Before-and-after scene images
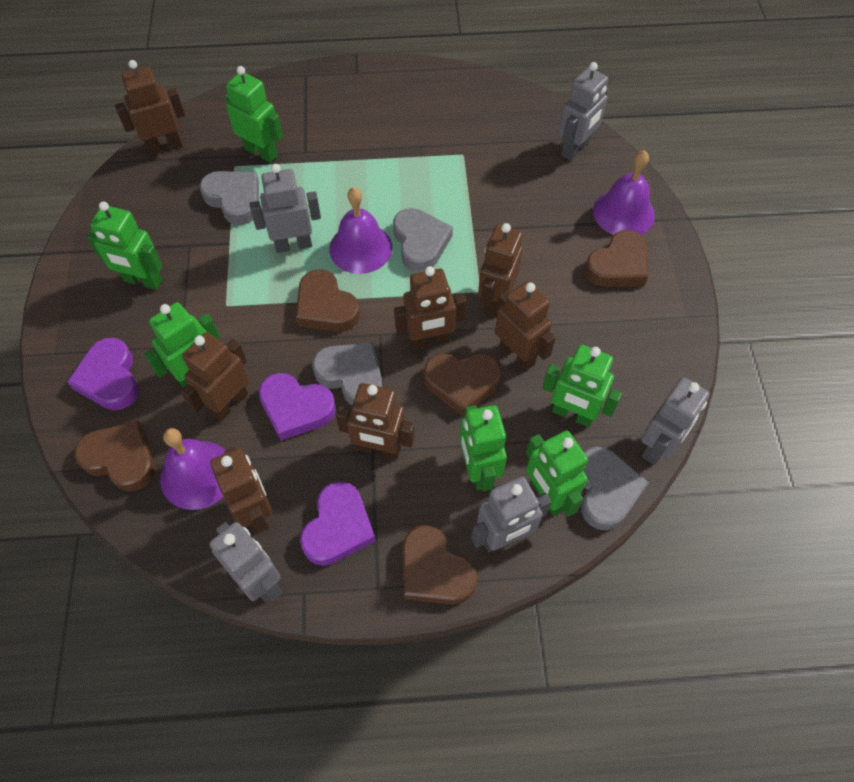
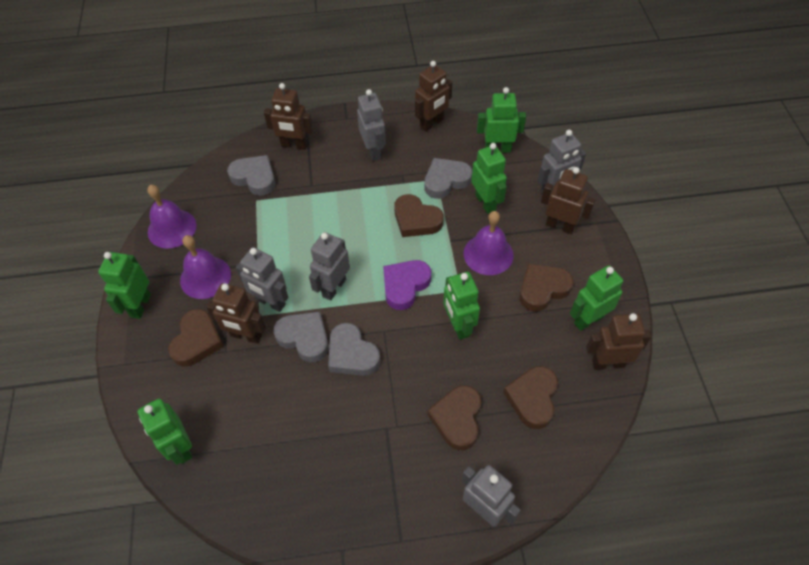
brown robot: 7 -> 5
purple heart: 3 -> 1

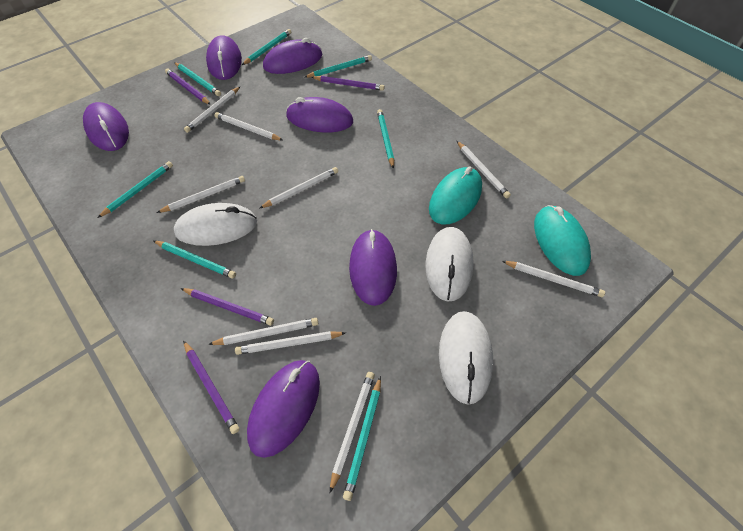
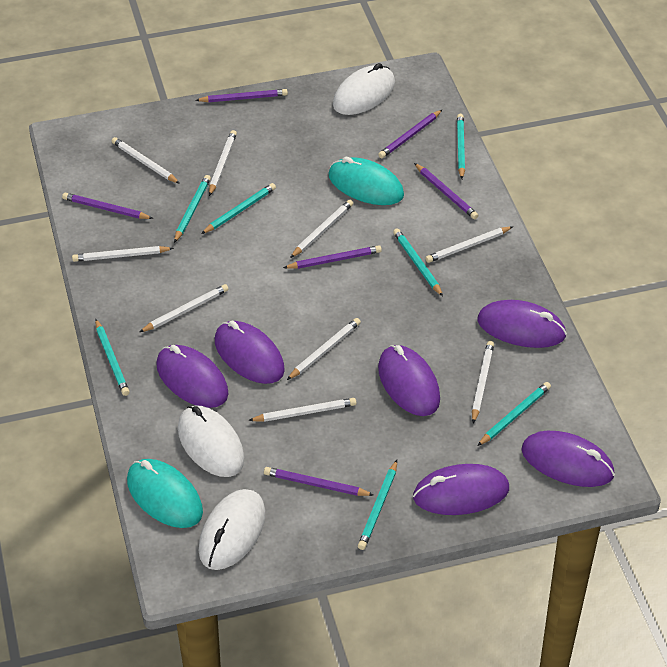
purple pencil: 4 -> 6

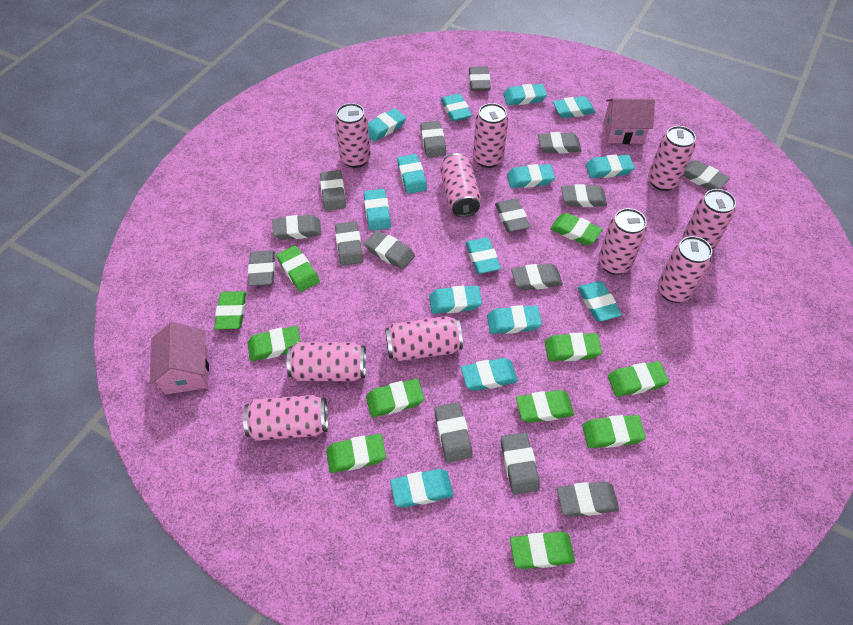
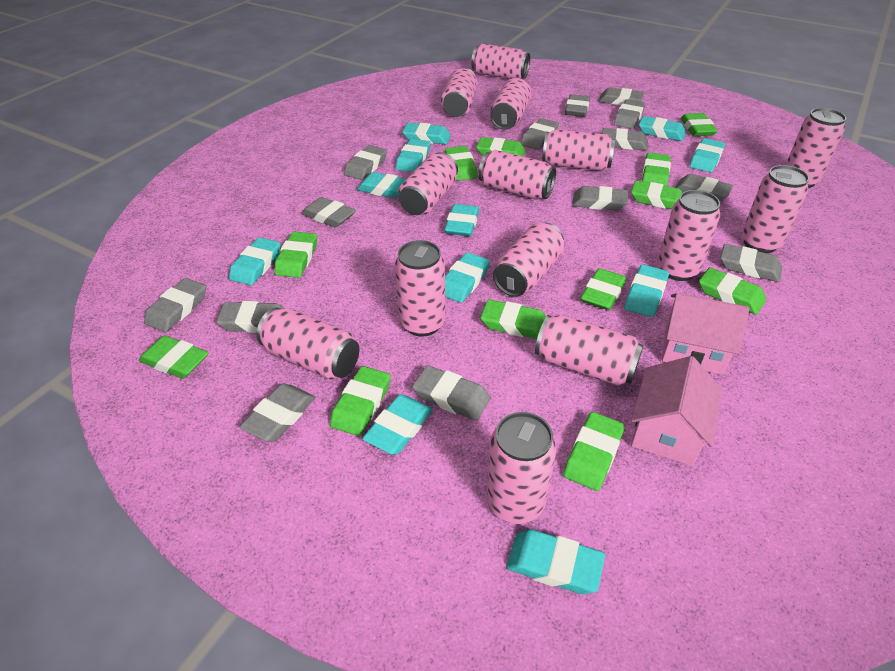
green eraser: 11 -> 12
grey eraser: 15 -> 14
pink can: 10 -> 14
turquoise eraser: 14 -> 11

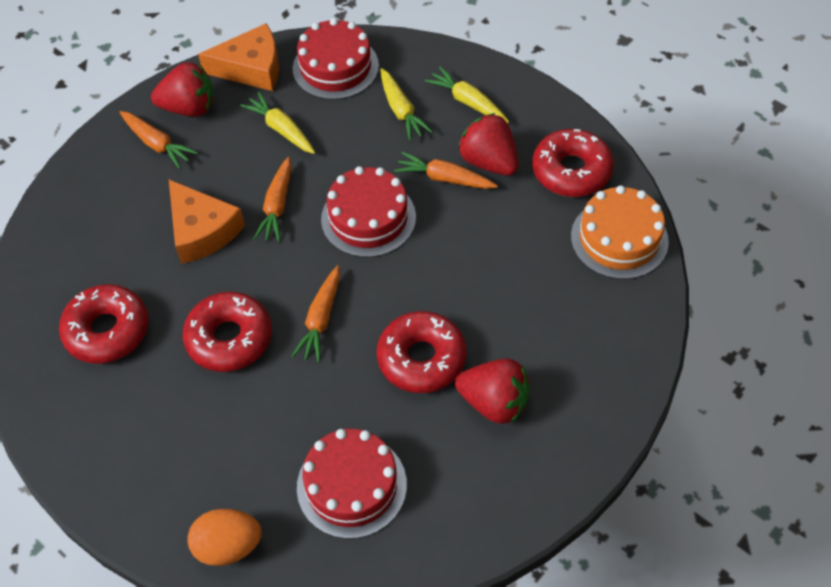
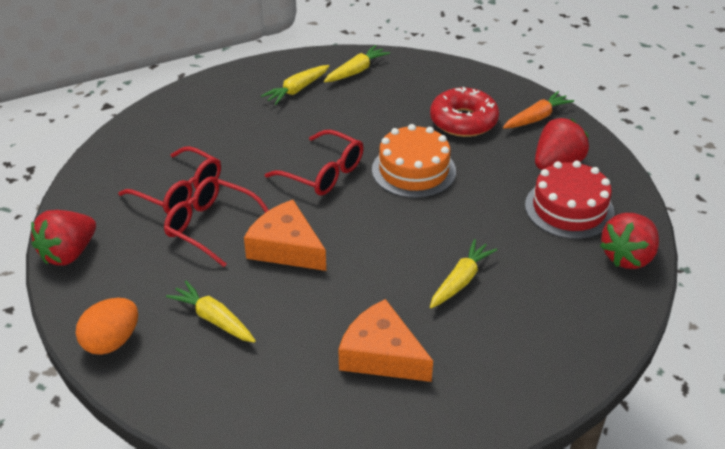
orange carrot: 4 -> 1
red cake: 3 -> 1
red donut: 4 -> 1
red glasses: 0 -> 3
yellow carrot: 3 -> 4

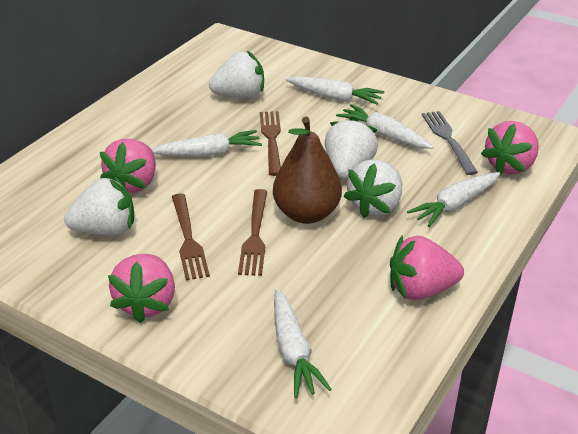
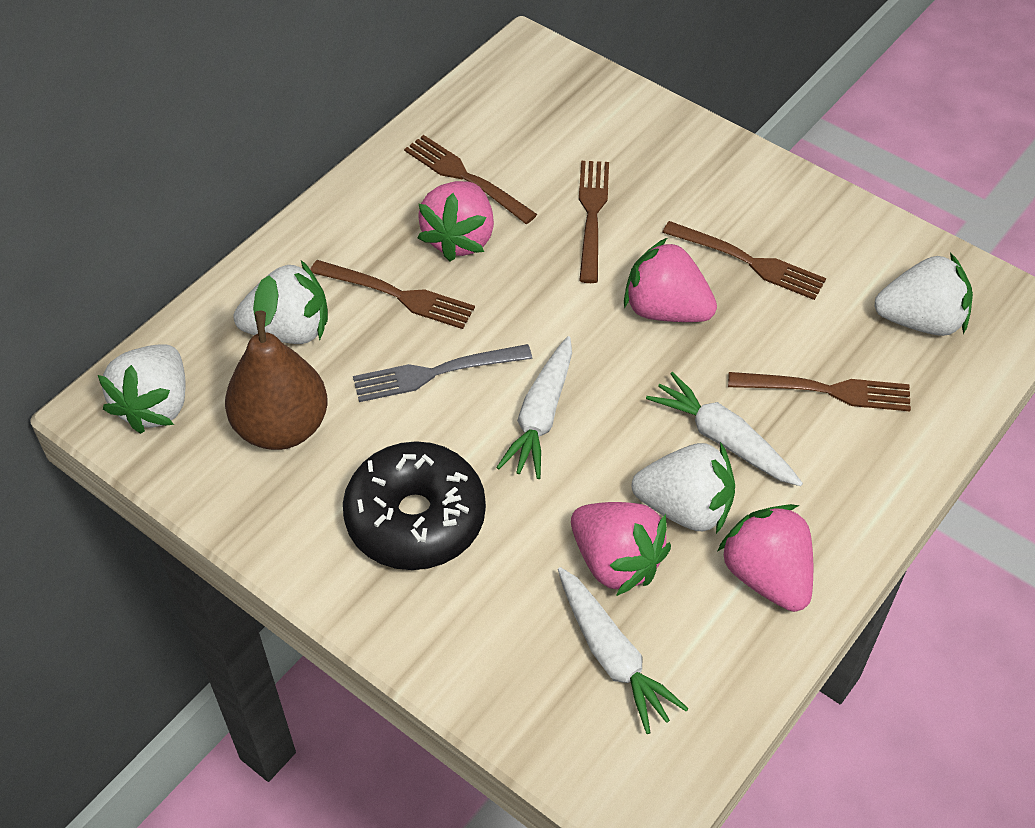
black donut: 0 -> 1
brown fork: 3 -> 5
white carrot: 5 -> 3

▶ [ACTIVITY] Wherever a line in the entries above holds "carrot", copy that line.

▶ [OUTPUT BELOW]
orange carrot: 4 -> 1
yellow carrot: 3 -> 4
white carrot: 5 -> 3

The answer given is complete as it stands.